> **Work to be completed**: Please give, exactly as they appear below, the line with "C16: none -> 47nF (IC4/in+, N_13)" and every line after it through the final one, and nothing else.

Before-and-after change data
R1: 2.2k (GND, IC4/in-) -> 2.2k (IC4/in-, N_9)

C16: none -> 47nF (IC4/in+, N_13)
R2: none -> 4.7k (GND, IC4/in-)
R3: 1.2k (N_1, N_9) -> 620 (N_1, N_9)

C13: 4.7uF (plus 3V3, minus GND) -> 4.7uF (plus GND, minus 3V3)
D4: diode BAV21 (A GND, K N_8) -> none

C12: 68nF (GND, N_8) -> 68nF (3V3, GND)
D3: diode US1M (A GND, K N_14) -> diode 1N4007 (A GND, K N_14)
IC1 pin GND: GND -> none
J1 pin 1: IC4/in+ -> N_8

> **Answer section**:
C16: none -> 47nF (IC4/in+, N_13)
R2: none -> 4.7k (GND, IC4/in-)
R3: 1.2k (N_1, N_9) -> 620 (N_1, N_9)

C13: 4.7uF (plus 3V3, minus GND) -> 4.7uF (plus GND, minus 3V3)
D4: diode BAV21 (A GND, K N_8) -> none

C12: 68nF (GND, N_8) -> 68nF (3V3, GND)
D3: diode US1M (A GND, K N_14) -> diode 1N4007 (A GND, K N_14)
IC1 pin GND: GND -> none
J1 pin 1: IC4/in+ -> N_8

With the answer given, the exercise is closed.